**Directions for this task:** Nothing outside the lines below from the one containing "blue triangle: moved 2 px right" through the one containing "cyan arrow at" is to be printed; print those exactly, ends included, and drop the pictures.

Records contained in a dataset
--------
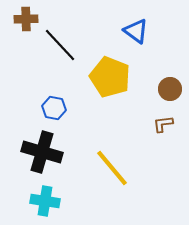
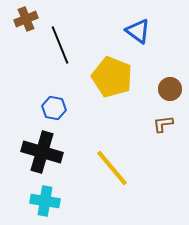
brown cross: rotated 20 degrees counterclockwise
blue triangle: moved 2 px right
black line: rotated 21 degrees clockwise
yellow pentagon: moved 2 px right
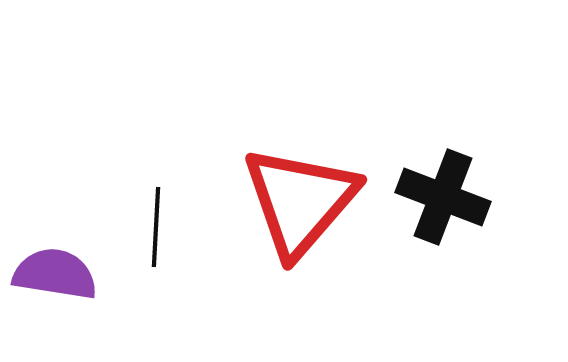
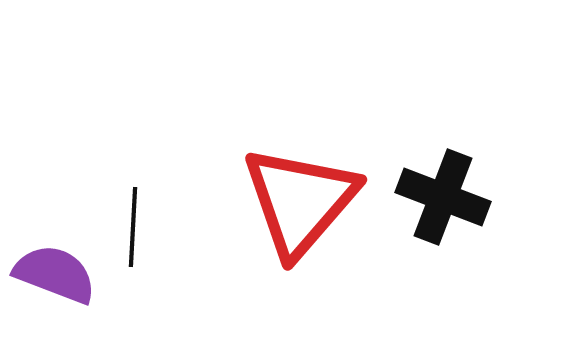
black line: moved 23 px left
purple semicircle: rotated 12 degrees clockwise
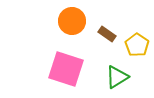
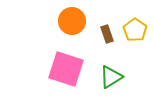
brown rectangle: rotated 36 degrees clockwise
yellow pentagon: moved 2 px left, 15 px up
green triangle: moved 6 px left
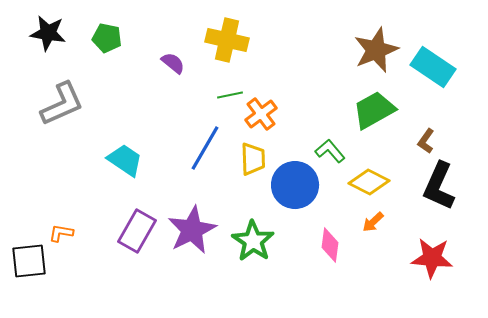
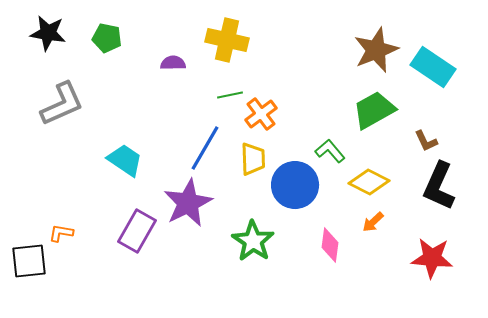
purple semicircle: rotated 40 degrees counterclockwise
brown L-shape: rotated 60 degrees counterclockwise
purple star: moved 4 px left, 27 px up
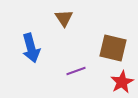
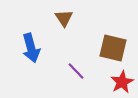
purple line: rotated 66 degrees clockwise
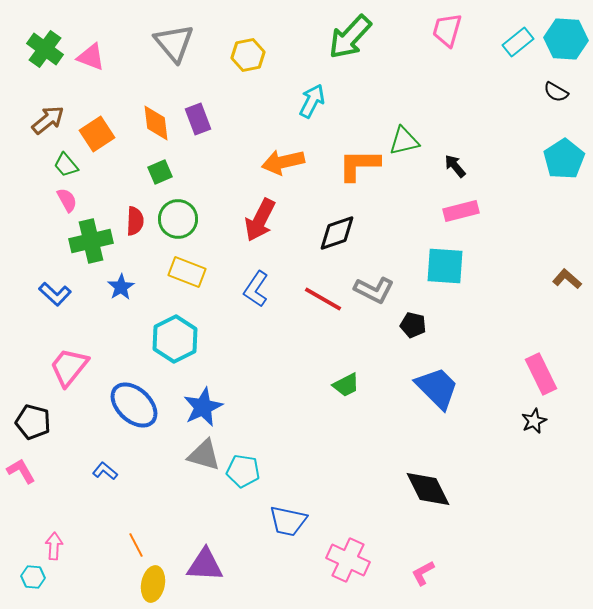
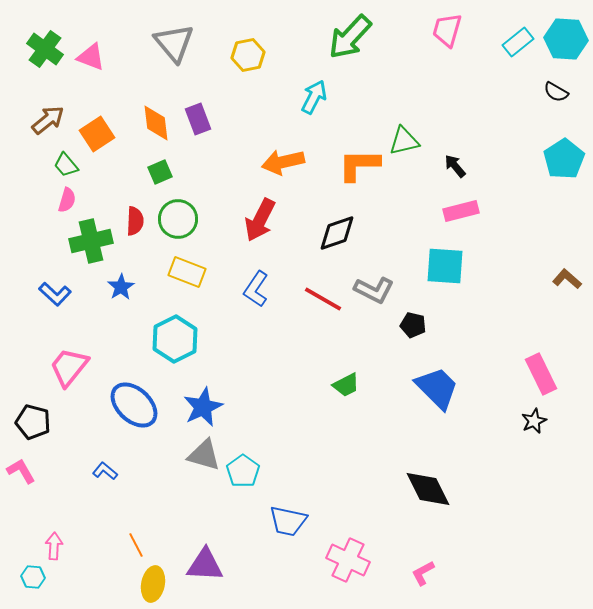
cyan arrow at (312, 101): moved 2 px right, 4 px up
pink semicircle at (67, 200): rotated 45 degrees clockwise
cyan pentagon at (243, 471): rotated 28 degrees clockwise
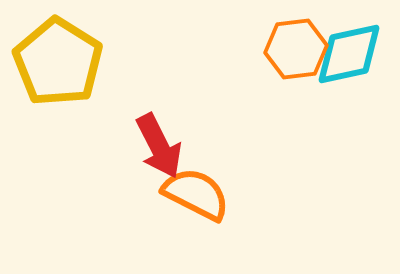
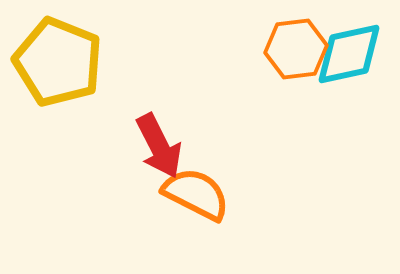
yellow pentagon: rotated 10 degrees counterclockwise
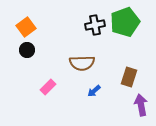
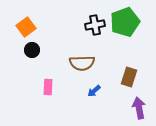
black circle: moved 5 px right
pink rectangle: rotated 42 degrees counterclockwise
purple arrow: moved 2 px left, 3 px down
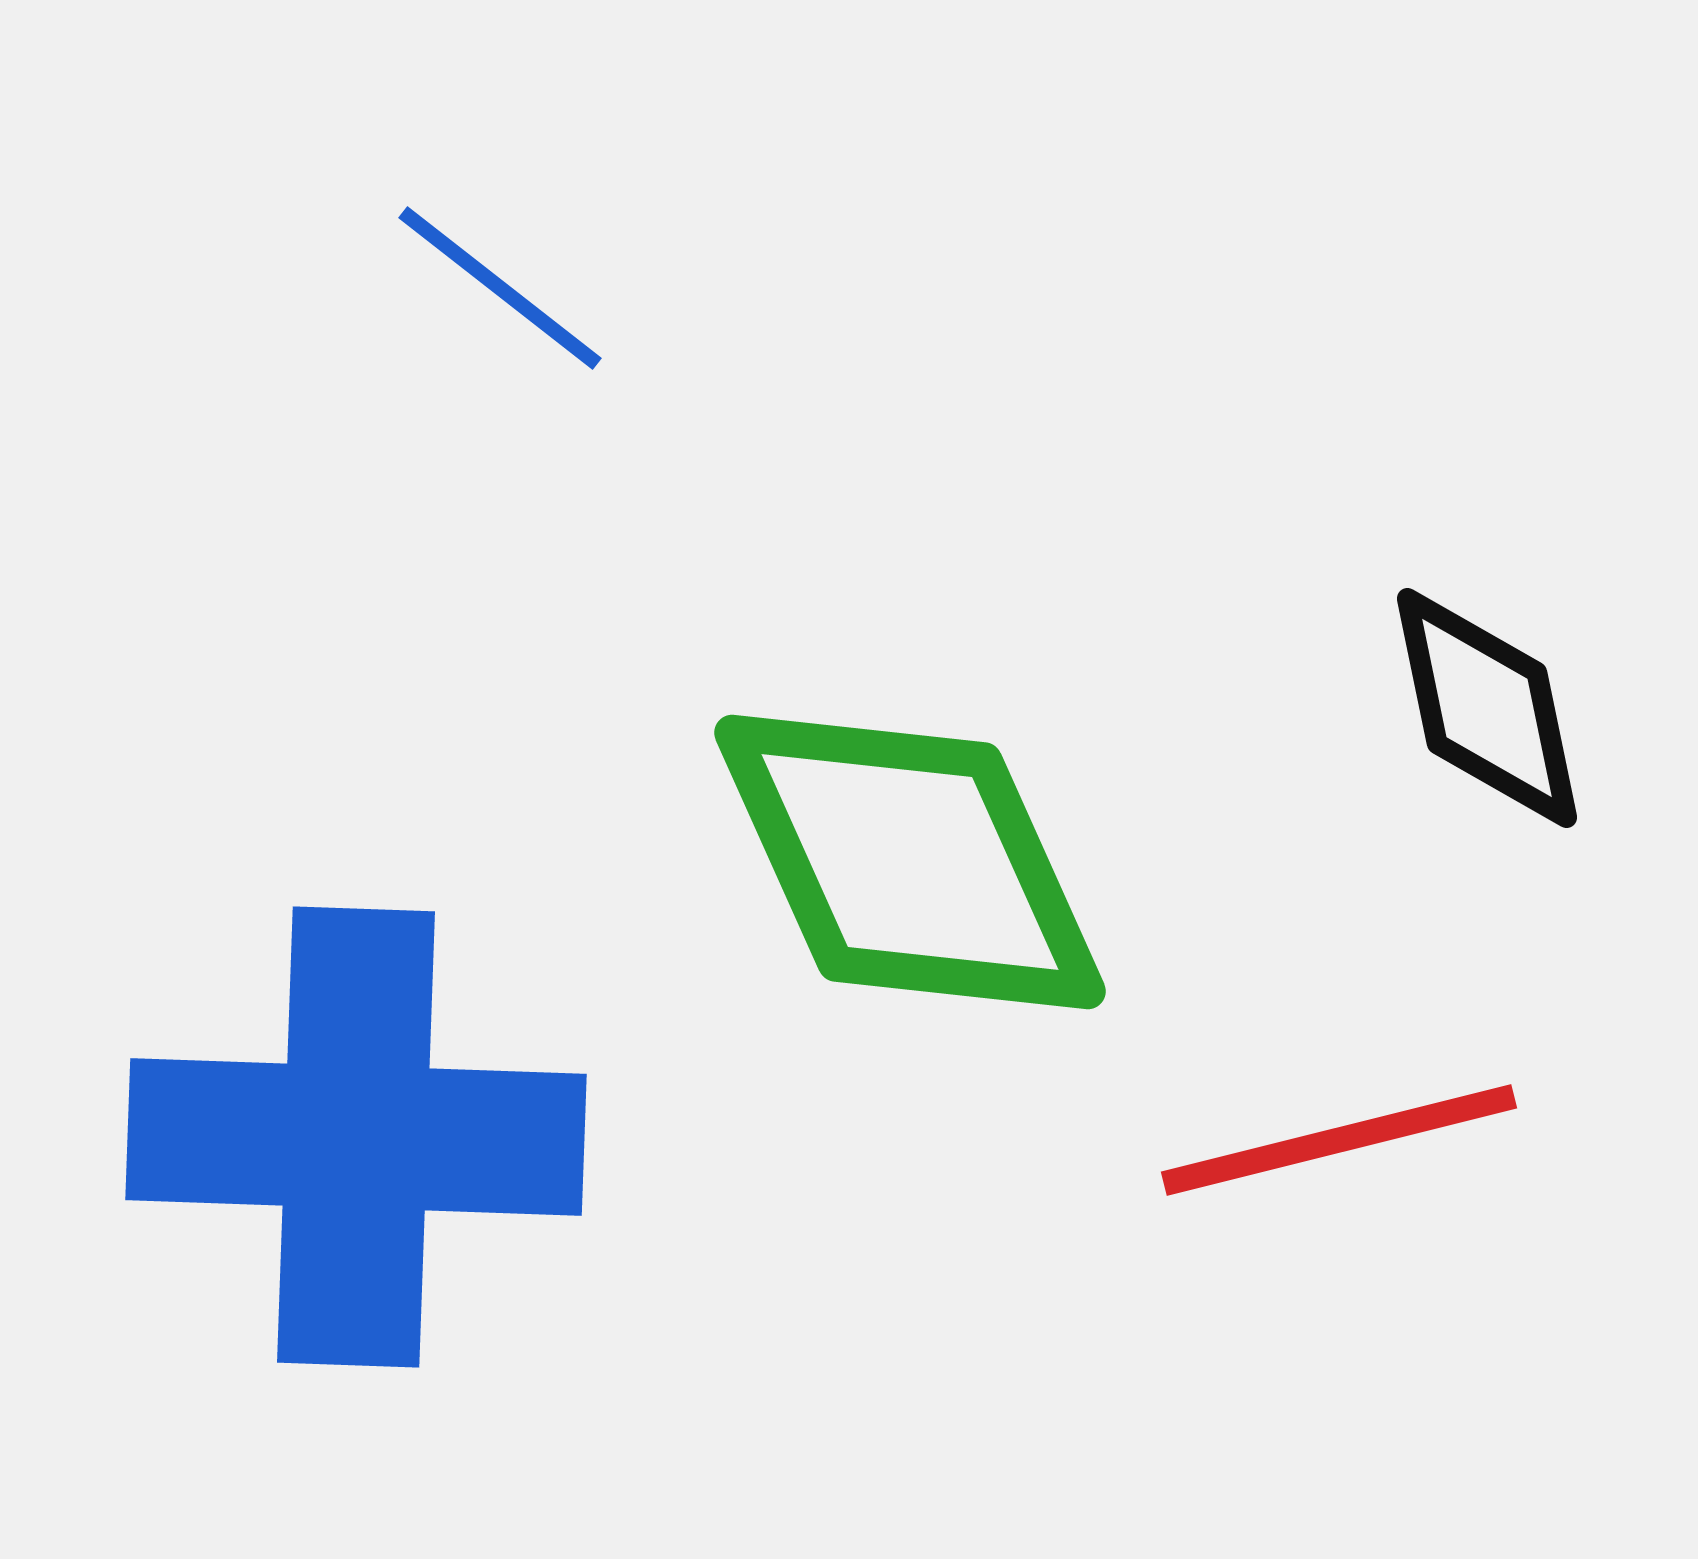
--------
**Response below:**
blue triangle: moved 2 px right
black line: rotated 21 degrees clockwise
yellow pentagon: moved 2 px right
black line: moved 23 px left
purple semicircle: rotated 12 degrees clockwise
brown rectangle: rotated 36 degrees clockwise
yellow pentagon: moved 2 px left, 15 px up
green triangle: moved 6 px left
purple semicircle: rotated 40 degrees counterclockwise
brown L-shape: rotated 60 degrees counterclockwise
purple star: moved 4 px left, 27 px up
purple line: rotated 66 degrees clockwise
cyan arrow at (312, 101): moved 2 px right, 4 px up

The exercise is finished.